EXERCISE AIM
Wherever the string "cone" occurs in a line of these records, report that line.

RECORDS FOR THE TASK
··········

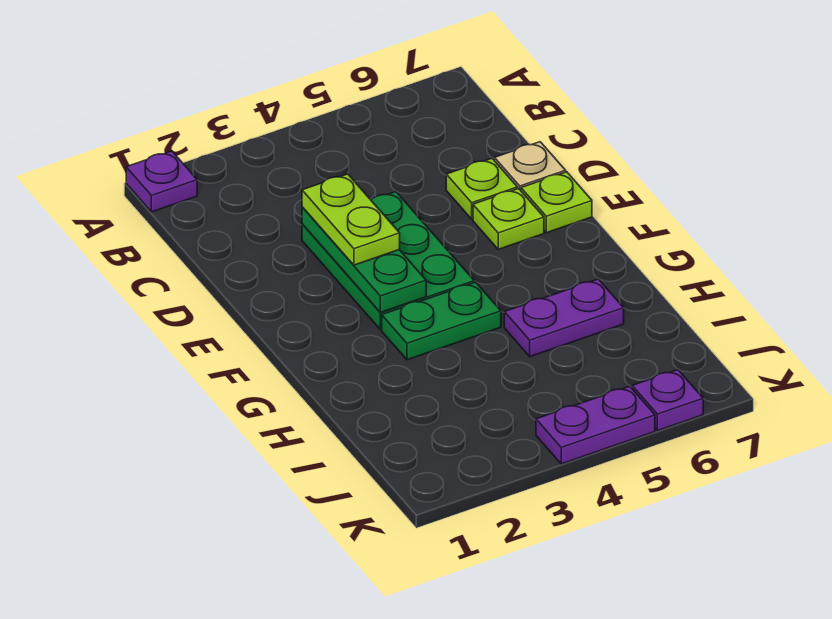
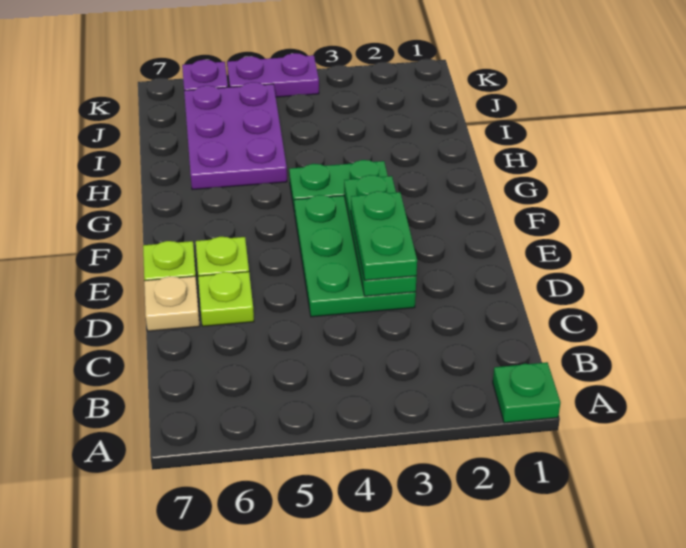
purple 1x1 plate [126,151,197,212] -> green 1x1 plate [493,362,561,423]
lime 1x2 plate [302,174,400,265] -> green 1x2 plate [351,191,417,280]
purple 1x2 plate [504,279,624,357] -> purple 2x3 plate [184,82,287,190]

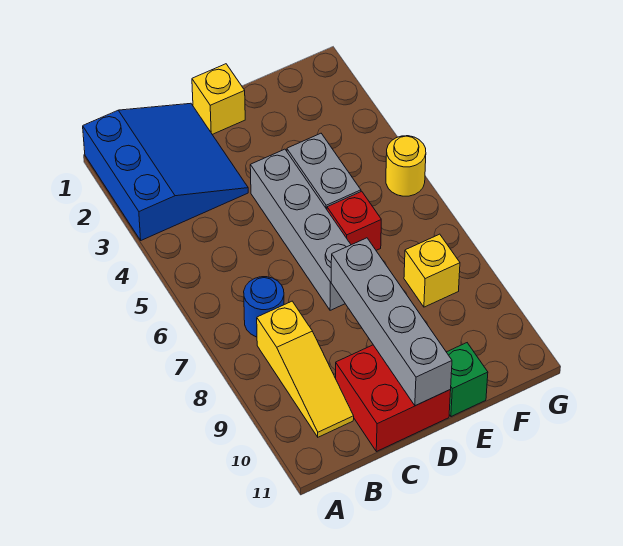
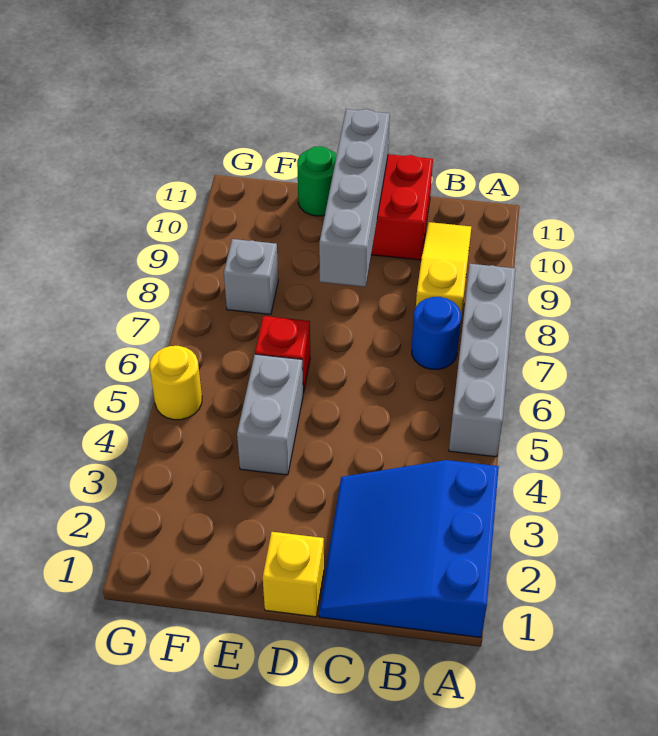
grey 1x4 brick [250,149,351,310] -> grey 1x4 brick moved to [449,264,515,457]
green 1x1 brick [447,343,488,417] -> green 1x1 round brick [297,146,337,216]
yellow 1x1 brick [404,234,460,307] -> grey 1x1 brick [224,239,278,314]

··········

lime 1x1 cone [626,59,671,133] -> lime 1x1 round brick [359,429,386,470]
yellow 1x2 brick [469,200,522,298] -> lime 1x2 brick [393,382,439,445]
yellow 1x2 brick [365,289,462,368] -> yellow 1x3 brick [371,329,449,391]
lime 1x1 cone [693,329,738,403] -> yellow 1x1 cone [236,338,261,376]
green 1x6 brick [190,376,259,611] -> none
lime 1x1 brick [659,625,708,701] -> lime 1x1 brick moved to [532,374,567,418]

··········

RESPONSE AREA
lime 1x1 cone [626,59,671,133] -> lime 1x1 round brick [359,429,386,470]
lime 1x1 cone [693,329,738,403] -> yellow 1x1 cone [236,338,261,376]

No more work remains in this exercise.